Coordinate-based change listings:
####################

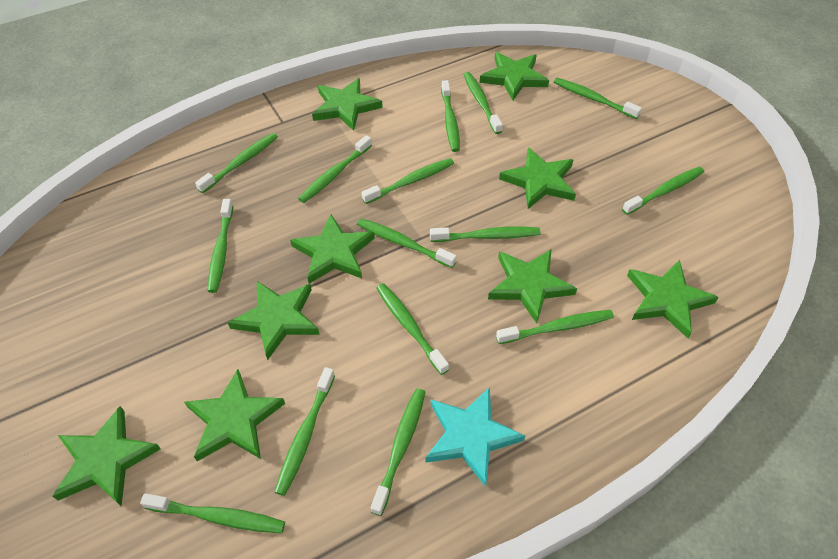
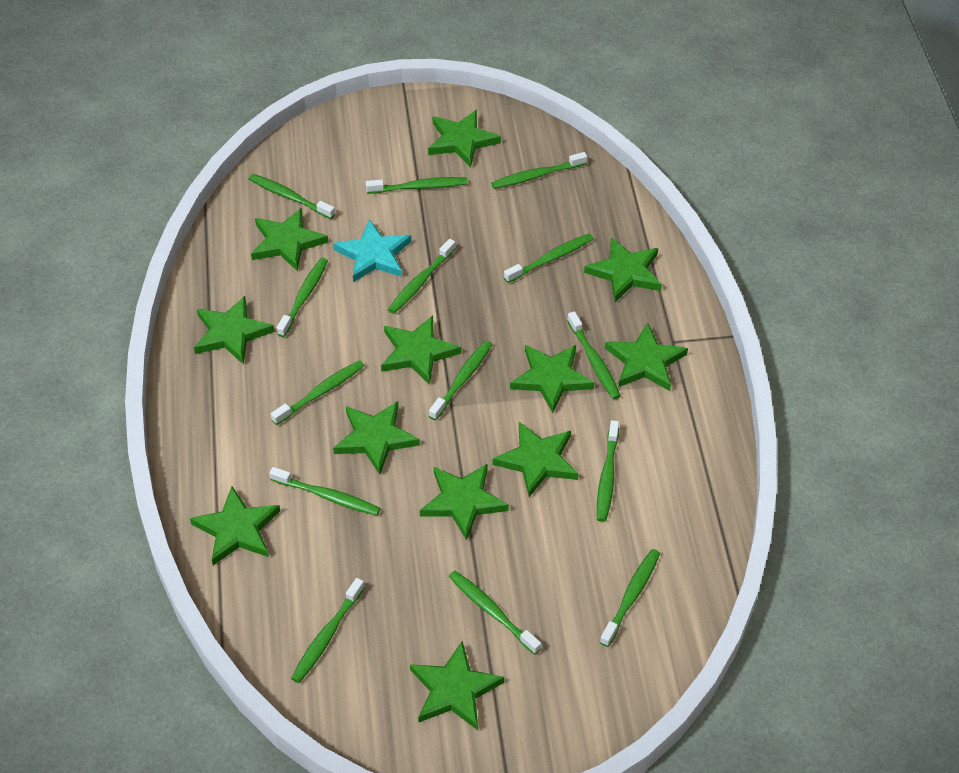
green star: 9 -> 12
green toothbrush: 15 -> 14

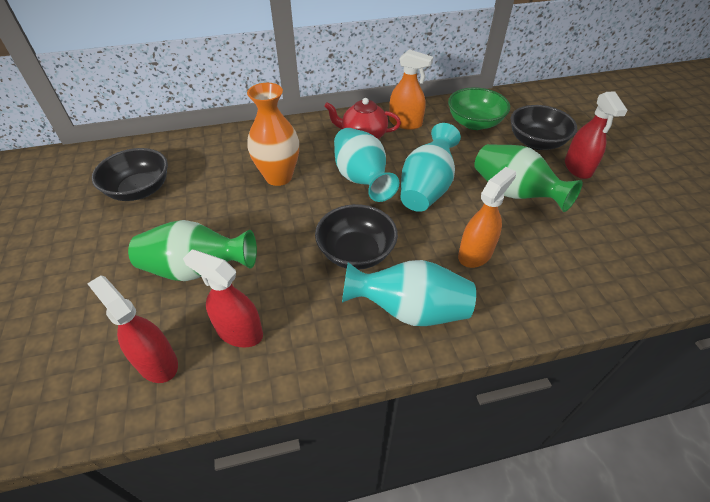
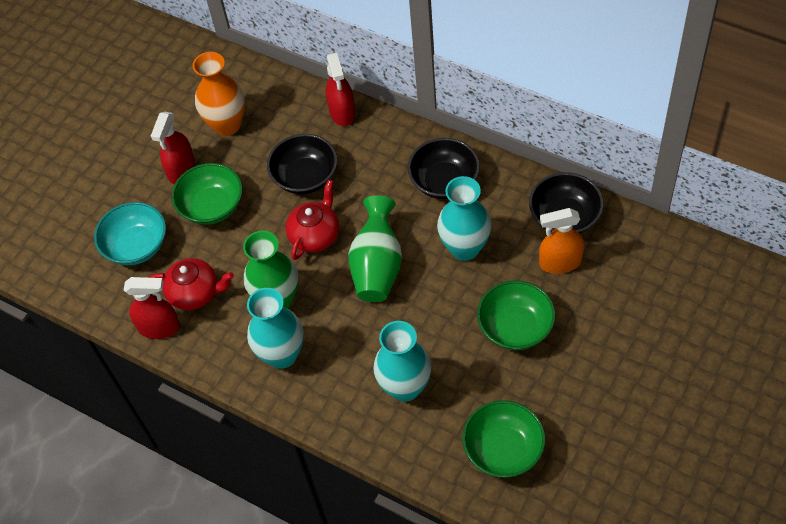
green bowl: 1 -> 3
orange spray bottle: 2 -> 1
red teapot: 1 -> 2
turquoise bowl: 0 -> 1

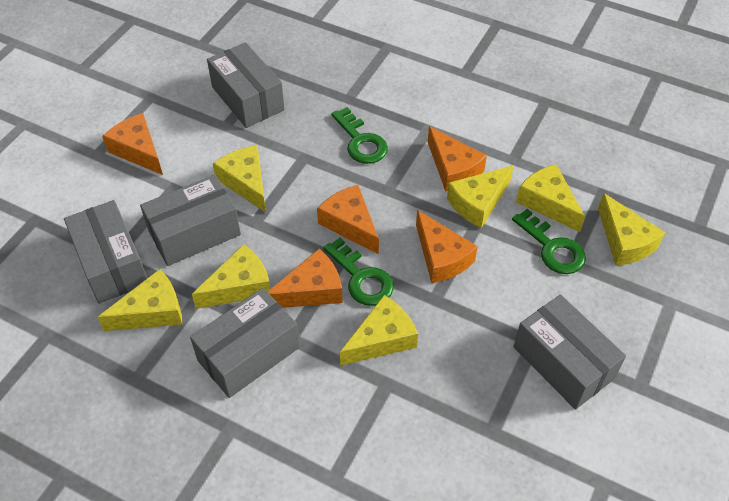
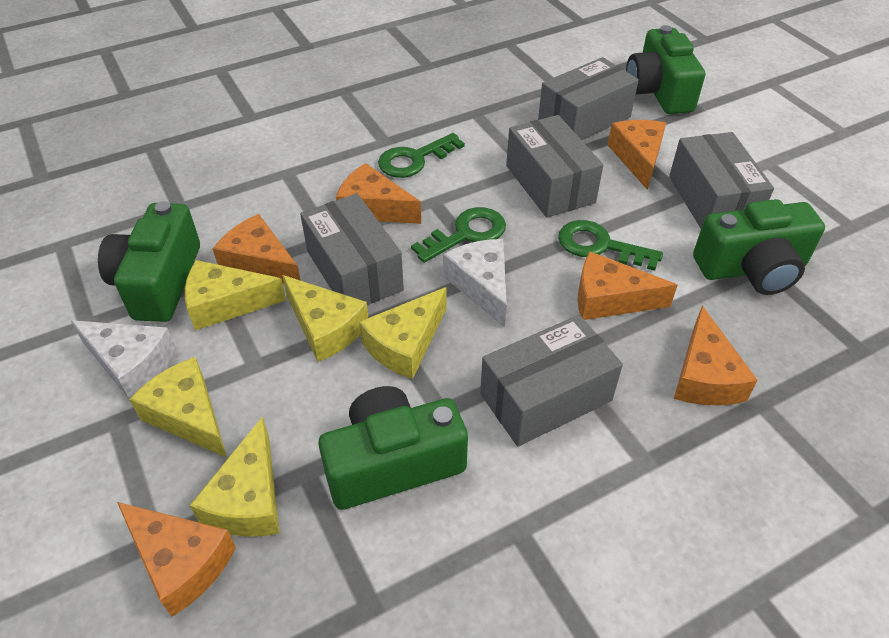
green camera: 0 -> 4
orange cheese: 5 -> 6
white cheese: 0 -> 2
yellow cheese: 7 -> 5

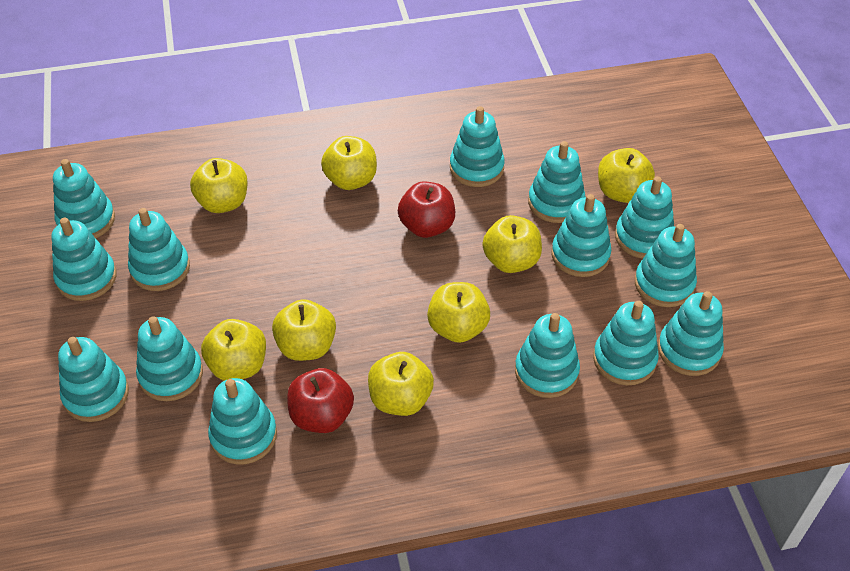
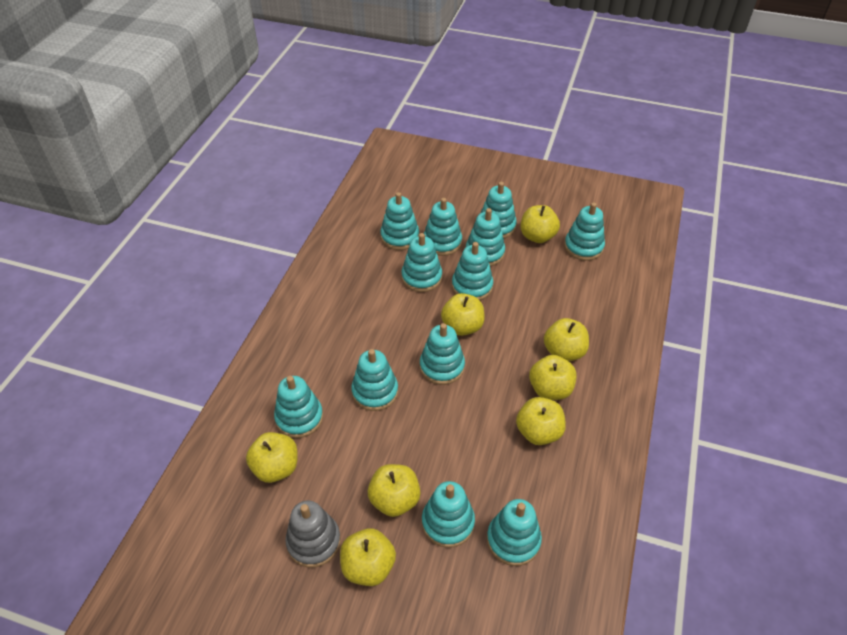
grey stacking toy: 0 -> 1
red apple: 2 -> 0
turquoise stacking toy: 14 -> 12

####################

*WORK ITEM*. Could you transcribe every entry exactly, leaving out the pictures?

*ANSWER SPACE*.
green star: 9 -> 12
green toothbrush: 15 -> 14

green bowl: 1 -> 3
orange spray bottle: 2 -> 1
red teapot: 1 -> 2
turquoise bowl: 0 -> 1

green camera: 0 -> 4
orange cheese: 5 -> 6
white cheese: 0 -> 2
yellow cheese: 7 -> 5

grey stacking toy: 0 -> 1
red apple: 2 -> 0
turquoise stacking toy: 14 -> 12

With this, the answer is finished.